→ **TASK**
From the data below, return all lines holding the string "button".

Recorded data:
════
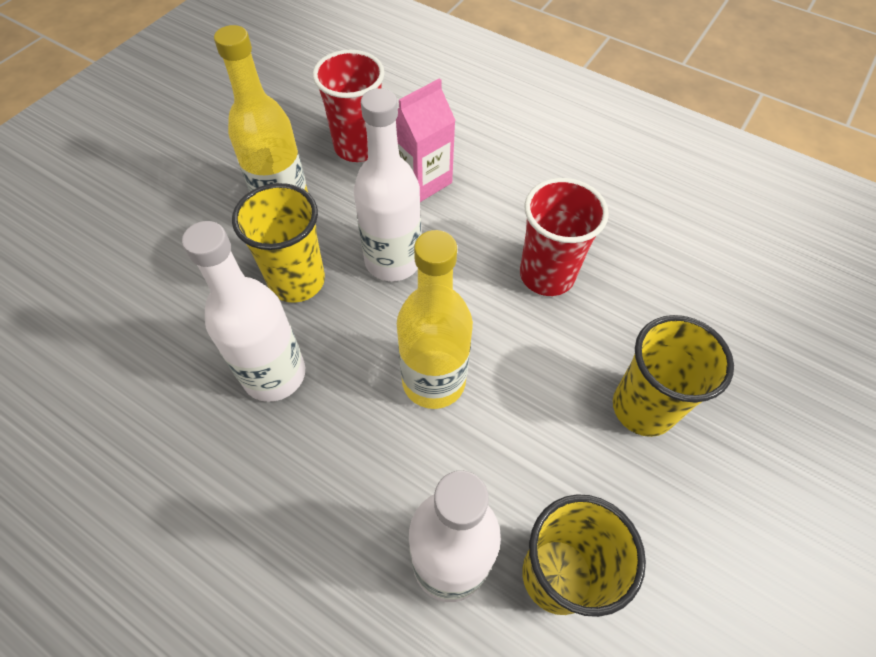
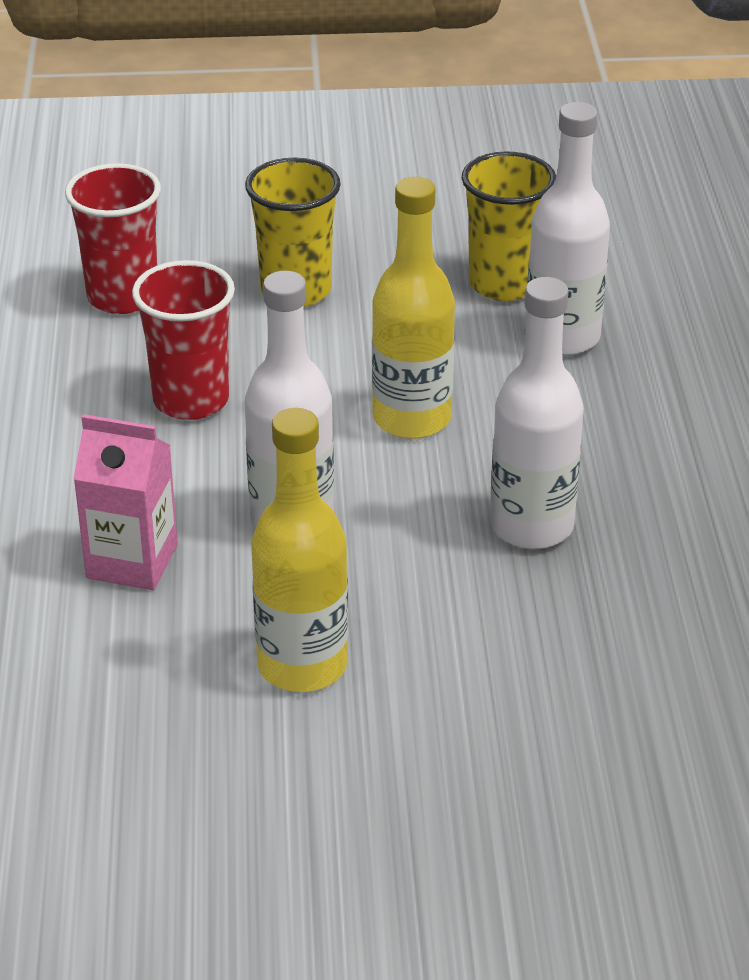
camera: 125 degrees left, 20 degrees down
(297, 281) = (404, 579): yellow cup -> none
(358, 147) = (123, 655): red cup -> red cup (122, 297)

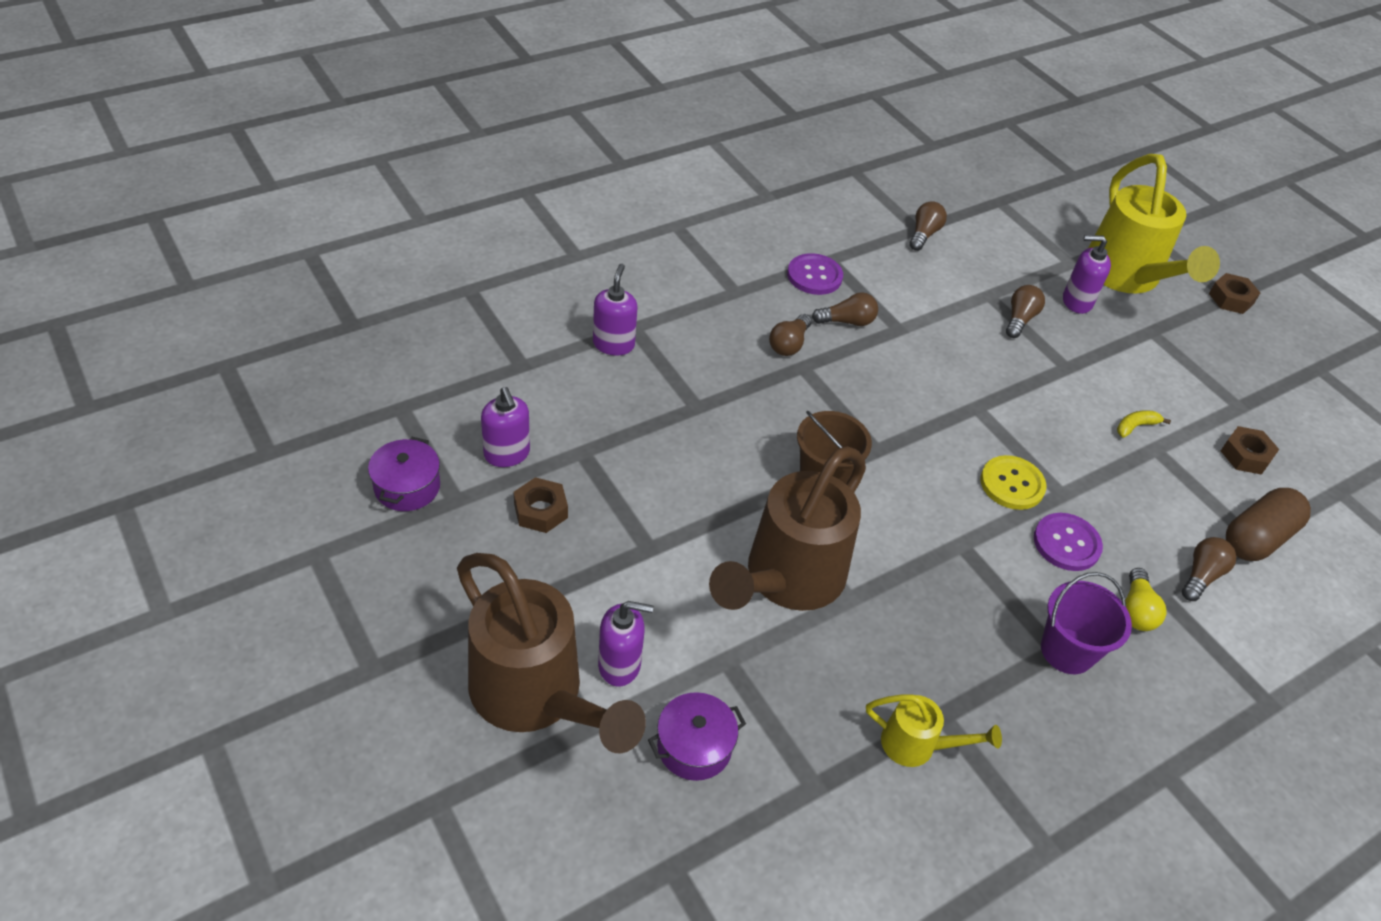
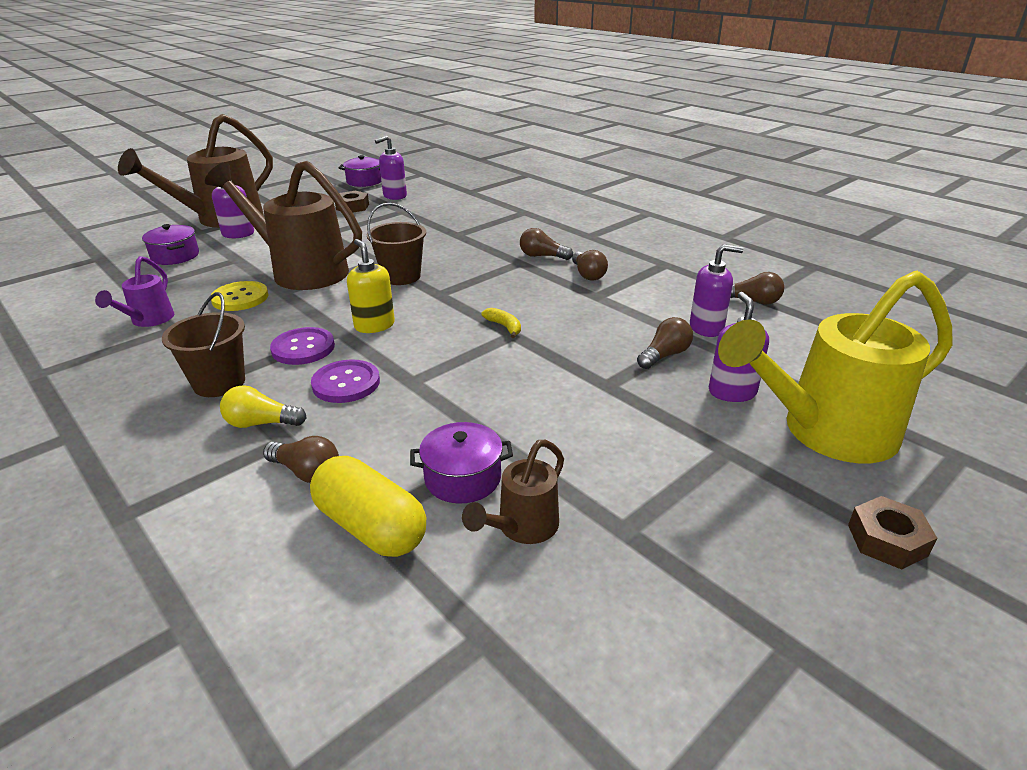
camera: 85 degrees right, 15 degrees down
(613, 344) = (503, 209): purple soap dispenser -> purple soap dispenser (706, 328)
(814, 276) = (636, 259): purple button -> purple button (303, 348)
(917, 745) = (149, 320): yellow watering can -> purple watering can
(949, 513) = (374, 325): none -> yellow soap dispenser
(1012, 484) = (416, 354): yellow button -> yellow button (240, 298)
(1020, 319) = (664, 355): brown light bulb -> brown light bulb turned 60 degrees counterclockwise
(1067, 651) = (219, 383): purple bucket -> brown bucket
(1135, 426) = (533, 431): yellow banana -> yellow banana (504, 327)
(1197, 478) = (463, 478): none -> purple pot
(1245, 455) = (522, 528): brown nut -> brown watering can
(1257, 538) = (370, 527): brown capsule -> yellow capsule

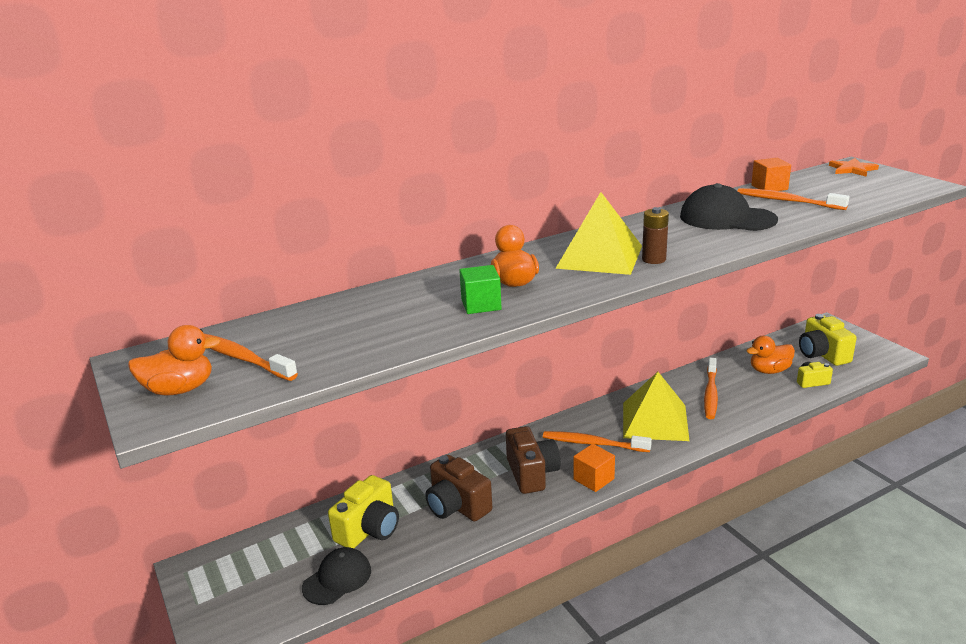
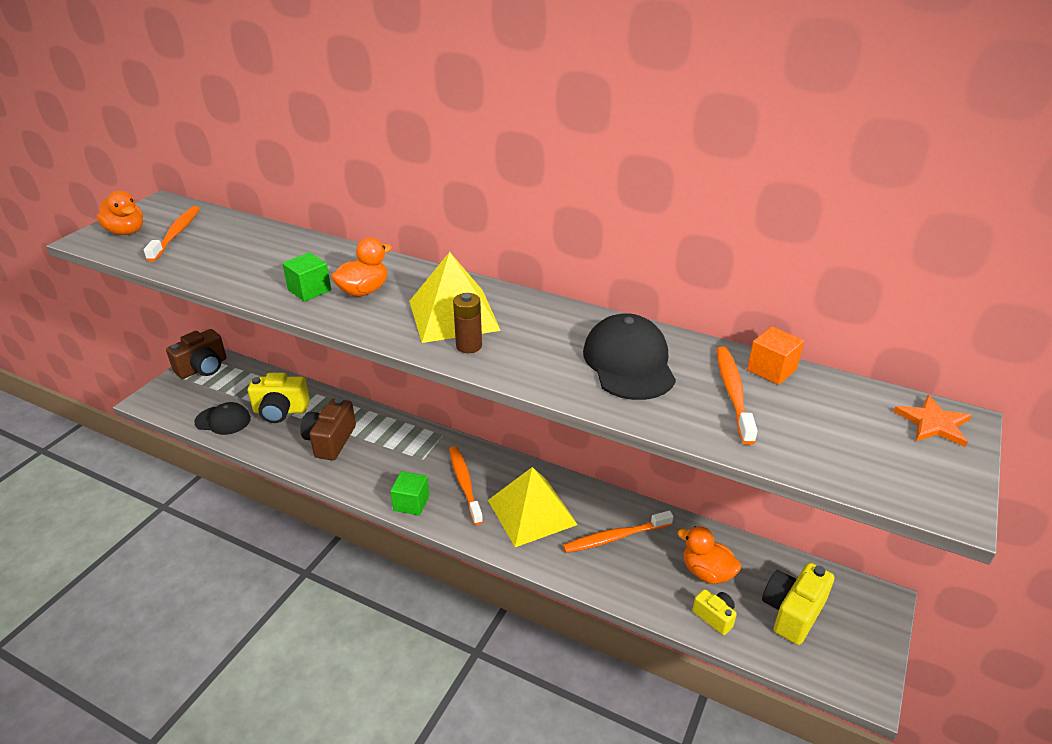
camera: 55 degrees right, 10 degrees up
(531, 473) = (396, 464): brown camera -> brown camera (203, 368)
(593, 479) = (411, 503): orange cube -> green cube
════
→ **SOLUTION**
(814, 276) = (636, 259): purple button -> purple button (303, 348)
(1012, 484) = (416, 354): yellow button -> yellow button (240, 298)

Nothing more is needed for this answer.